Below are the records; copy each line in them that holds the word "marrón".

=== Record excerpts ===

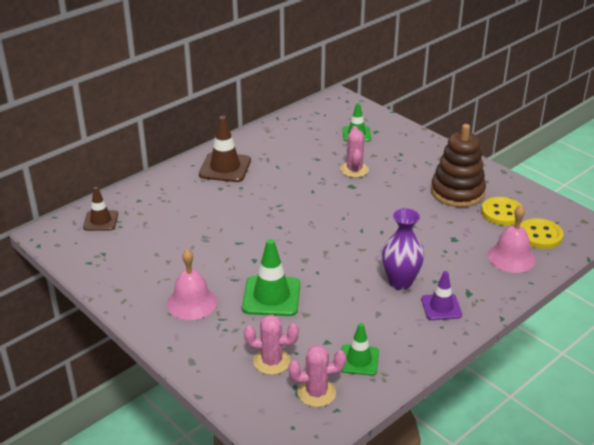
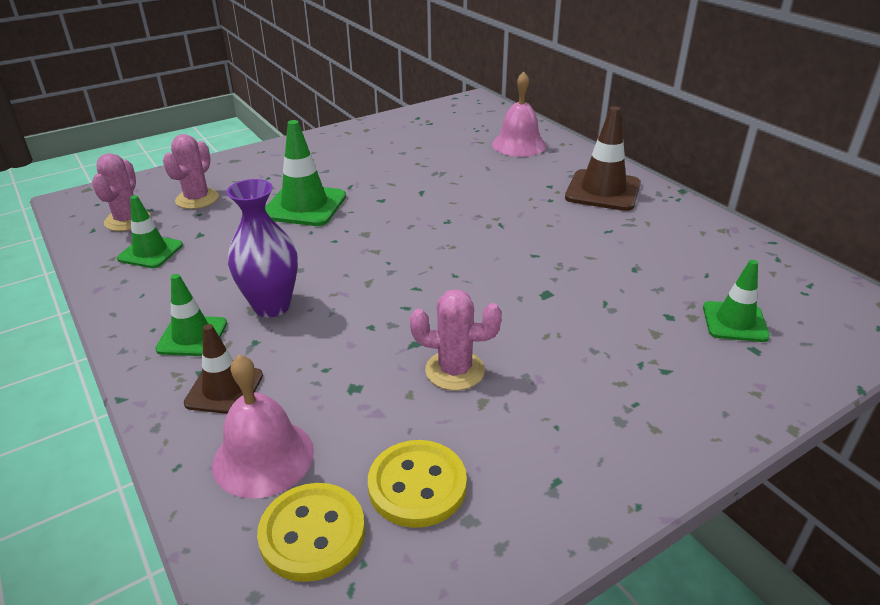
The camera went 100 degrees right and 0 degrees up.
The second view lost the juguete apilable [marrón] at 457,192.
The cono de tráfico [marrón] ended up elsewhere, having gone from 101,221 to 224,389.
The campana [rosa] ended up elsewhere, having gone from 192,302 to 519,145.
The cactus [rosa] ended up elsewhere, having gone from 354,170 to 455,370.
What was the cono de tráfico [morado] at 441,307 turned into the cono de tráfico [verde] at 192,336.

===

■ Output for this task ■
The second view lost the juguete apilable [marrón] at 457,192.
The cono de tráfico [marrón] ended up elsewhere, having gone from 101,221 to 224,389.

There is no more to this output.